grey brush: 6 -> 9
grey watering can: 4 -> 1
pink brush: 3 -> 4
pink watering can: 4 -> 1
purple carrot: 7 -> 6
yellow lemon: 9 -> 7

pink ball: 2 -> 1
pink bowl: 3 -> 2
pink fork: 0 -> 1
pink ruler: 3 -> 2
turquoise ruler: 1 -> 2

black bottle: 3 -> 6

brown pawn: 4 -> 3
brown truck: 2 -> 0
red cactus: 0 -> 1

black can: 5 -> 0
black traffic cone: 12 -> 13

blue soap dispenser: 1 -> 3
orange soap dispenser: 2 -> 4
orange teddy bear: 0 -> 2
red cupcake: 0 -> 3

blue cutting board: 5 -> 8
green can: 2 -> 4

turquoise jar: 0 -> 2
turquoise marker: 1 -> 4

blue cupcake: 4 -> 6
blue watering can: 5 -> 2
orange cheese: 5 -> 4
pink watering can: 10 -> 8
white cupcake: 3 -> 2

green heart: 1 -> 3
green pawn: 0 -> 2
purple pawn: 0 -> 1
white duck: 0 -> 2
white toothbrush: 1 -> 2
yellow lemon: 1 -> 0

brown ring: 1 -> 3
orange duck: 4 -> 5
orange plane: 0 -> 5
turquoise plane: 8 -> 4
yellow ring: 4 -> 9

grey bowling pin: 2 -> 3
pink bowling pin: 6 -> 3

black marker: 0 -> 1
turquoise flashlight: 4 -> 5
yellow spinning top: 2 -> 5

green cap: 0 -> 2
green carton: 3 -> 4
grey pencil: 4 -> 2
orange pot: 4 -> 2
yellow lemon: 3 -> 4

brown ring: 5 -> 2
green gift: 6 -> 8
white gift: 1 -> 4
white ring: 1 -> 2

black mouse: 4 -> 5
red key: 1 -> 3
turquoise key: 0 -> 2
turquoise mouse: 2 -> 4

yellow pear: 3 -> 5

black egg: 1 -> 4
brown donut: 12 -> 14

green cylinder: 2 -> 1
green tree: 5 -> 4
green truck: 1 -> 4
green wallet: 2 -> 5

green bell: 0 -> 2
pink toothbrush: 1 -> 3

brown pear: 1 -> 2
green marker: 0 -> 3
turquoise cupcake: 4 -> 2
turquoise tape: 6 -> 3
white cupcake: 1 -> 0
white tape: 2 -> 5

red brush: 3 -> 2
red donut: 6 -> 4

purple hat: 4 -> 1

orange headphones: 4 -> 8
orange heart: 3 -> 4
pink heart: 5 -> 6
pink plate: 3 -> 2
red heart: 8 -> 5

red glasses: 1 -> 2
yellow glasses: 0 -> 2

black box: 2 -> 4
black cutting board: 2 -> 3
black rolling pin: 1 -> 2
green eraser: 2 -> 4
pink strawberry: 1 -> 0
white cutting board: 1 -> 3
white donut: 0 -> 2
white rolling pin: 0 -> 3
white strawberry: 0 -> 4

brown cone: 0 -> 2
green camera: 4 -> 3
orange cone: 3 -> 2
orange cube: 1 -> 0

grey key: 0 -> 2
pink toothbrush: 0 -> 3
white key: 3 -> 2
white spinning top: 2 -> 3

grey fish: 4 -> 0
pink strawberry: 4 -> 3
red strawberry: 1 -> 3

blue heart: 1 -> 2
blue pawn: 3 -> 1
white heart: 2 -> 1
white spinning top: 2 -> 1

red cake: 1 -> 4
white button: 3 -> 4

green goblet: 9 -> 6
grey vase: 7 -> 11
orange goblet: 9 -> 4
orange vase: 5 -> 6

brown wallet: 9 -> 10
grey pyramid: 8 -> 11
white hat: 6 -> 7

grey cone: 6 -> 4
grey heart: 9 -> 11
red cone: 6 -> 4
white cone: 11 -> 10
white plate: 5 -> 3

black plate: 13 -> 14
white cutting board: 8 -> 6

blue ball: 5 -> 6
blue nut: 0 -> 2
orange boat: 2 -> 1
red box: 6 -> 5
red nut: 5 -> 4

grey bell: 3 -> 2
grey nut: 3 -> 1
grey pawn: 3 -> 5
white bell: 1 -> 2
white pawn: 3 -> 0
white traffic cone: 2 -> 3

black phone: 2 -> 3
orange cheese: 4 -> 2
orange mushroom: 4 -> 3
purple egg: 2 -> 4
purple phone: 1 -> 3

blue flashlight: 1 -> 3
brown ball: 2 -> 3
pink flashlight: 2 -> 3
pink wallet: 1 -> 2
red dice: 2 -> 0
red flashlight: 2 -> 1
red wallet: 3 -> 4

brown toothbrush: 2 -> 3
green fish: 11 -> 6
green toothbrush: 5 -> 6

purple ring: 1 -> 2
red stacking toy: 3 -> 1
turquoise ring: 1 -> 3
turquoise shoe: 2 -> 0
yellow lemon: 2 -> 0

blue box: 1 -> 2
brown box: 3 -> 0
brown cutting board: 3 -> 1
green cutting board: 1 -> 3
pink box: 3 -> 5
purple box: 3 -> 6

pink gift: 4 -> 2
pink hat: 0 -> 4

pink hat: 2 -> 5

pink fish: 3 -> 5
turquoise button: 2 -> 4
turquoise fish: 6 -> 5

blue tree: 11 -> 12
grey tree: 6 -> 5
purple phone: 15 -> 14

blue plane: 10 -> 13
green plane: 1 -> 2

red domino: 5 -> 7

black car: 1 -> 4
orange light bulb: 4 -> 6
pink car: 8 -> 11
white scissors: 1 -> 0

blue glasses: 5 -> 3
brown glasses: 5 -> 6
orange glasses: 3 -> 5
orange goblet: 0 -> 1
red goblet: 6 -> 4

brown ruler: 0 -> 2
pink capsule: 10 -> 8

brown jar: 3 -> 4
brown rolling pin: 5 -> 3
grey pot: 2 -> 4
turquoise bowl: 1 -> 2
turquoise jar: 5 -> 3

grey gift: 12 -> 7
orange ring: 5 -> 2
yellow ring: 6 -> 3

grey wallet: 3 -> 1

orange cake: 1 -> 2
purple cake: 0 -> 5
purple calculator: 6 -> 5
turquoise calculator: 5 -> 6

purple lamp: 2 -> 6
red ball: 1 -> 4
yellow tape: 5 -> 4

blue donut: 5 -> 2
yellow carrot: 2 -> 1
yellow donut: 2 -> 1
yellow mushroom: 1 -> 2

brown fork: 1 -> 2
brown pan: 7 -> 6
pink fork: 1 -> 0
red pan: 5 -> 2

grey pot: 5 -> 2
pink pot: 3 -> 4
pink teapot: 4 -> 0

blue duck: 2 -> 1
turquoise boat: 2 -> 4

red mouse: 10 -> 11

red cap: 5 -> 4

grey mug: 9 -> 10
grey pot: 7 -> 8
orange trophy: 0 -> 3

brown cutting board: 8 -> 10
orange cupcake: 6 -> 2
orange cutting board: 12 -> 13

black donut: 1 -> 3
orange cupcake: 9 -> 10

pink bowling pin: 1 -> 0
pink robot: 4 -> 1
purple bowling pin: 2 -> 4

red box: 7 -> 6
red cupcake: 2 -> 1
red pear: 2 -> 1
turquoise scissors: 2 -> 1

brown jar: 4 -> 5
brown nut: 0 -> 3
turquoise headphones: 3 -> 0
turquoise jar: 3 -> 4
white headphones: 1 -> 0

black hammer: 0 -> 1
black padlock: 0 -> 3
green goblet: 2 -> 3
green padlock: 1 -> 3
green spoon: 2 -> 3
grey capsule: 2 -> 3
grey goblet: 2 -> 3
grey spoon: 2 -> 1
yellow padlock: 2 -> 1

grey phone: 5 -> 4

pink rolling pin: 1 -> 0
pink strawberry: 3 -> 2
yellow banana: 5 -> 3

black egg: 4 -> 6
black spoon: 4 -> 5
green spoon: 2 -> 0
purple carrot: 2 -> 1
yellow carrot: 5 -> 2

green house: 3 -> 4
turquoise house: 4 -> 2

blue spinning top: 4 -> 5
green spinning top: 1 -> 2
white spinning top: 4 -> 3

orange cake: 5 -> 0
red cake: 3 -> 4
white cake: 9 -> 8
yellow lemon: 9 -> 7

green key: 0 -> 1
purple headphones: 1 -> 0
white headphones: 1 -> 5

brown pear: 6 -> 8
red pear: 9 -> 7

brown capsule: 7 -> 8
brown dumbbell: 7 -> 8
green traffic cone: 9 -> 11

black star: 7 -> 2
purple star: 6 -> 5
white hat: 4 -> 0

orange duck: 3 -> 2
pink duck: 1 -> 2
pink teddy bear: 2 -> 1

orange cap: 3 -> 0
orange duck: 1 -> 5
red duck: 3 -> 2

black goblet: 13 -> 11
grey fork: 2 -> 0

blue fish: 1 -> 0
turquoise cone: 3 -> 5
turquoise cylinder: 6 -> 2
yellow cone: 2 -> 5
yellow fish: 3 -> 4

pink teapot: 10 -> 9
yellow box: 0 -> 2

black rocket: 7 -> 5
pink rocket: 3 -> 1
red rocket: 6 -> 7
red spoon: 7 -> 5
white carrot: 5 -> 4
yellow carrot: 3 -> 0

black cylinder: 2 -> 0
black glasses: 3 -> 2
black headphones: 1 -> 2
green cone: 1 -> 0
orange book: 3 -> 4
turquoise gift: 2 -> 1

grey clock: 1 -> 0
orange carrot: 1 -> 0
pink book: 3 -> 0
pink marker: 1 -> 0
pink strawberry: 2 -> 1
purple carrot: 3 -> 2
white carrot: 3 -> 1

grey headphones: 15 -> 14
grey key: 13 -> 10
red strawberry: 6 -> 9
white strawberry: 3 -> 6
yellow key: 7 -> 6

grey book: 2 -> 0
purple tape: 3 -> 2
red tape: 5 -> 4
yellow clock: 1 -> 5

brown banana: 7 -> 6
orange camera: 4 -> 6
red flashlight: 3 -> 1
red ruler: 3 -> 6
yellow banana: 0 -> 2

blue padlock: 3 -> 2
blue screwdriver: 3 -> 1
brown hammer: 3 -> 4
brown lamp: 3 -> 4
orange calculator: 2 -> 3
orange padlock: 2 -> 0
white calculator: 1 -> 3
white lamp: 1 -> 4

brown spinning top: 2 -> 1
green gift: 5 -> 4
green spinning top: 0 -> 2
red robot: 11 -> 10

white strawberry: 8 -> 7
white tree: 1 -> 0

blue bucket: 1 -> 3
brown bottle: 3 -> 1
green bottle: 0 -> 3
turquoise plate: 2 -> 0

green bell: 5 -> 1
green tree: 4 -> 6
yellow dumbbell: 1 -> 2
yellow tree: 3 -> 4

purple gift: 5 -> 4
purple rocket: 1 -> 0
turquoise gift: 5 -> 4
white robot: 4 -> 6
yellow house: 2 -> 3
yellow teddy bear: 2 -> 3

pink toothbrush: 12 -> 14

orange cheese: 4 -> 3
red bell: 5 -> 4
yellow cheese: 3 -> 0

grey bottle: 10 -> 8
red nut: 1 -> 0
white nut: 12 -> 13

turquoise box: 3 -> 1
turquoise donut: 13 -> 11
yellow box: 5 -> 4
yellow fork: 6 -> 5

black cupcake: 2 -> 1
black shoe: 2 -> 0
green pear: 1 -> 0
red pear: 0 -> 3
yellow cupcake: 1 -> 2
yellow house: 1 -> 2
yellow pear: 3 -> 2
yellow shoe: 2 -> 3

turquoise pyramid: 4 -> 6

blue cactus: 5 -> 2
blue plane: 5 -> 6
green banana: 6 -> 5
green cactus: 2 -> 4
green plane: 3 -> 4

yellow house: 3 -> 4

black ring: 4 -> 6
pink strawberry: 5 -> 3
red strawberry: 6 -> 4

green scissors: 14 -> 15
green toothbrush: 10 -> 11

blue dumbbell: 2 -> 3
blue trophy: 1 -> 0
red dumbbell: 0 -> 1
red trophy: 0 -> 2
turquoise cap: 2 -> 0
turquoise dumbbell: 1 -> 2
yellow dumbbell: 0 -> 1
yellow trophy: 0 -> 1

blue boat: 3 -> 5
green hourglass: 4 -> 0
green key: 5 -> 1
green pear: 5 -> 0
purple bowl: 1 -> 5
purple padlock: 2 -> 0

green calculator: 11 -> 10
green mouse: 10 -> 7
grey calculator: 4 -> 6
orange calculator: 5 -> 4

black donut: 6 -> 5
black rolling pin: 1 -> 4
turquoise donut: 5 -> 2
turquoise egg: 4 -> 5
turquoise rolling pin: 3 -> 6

WORK TO BE COMPLETED: In the data above, which lines lie between the line with "red pan: 5 -> 2" and the line with "green key: 0 -> 1", inclusive? Print those lines exactly and nothing else.

WRITTEN SOLUTION:
red pan: 5 -> 2

grey pot: 5 -> 2
pink pot: 3 -> 4
pink teapot: 4 -> 0

blue duck: 2 -> 1
turquoise boat: 2 -> 4

red mouse: 10 -> 11

red cap: 5 -> 4

grey mug: 9 -> 10
grey pot: 7 -> 8
orange trophy: 0 -> 3

brown cutting board: 8 -> 10
orange cupcake: 6 -> 2
orange cutting board: 12 -> 13

black donut: 1 -> 3
orange cupcake: 9 -> 10

pink bowling pin: 1 -> 0
pink robot: 4 -> 1
purple bowling pin: 2 -> 4

red box: 7 -> 6
red cupcake: 2 -> 1
red pear: 2 -> 1
turquoise scissors: 2 -> 1

brown jar: 4 -> 5
brown nut: 0 -> 3
turquoise headphones: 3 -> 0
turquoise jar: 3 -> 4
white headphones: 1 -> 0

black hammer: 0 -> 1
black padlock: 0 -> 3
green goblet: 2 -> 3
green padlock: 1 -> 3
green spoon: 2 -> 3
grey capsule: 2 -> 3
grey goblet: 2 -> 3
grey spoon: 2 -> 1
yellow padlock: 2 -> 1

grey phone: 5 -> 4

pink rolling pin: 1 -> 0
pink strawberry: 3 -> 2
yellow banana: 5 -> 3

black egg: 4 -> 6
black spoon: 4 -> 5
green spoon: 2 -> 0
purple carrot: 2 -> 1
yellow carrot: 5 -> 2

green house: 3 -> 4
turquoise house: 4 -> 2

blue spinning top: 4 -> 5
green spinning top: 1 -> 2
white spinning top: 4 -> 3

orange cake: 5 -> 0
red cake: 3 -> 4
white cake: 9 -> 8
yellow lemon: 9 -> 7

green key: 0 -> 1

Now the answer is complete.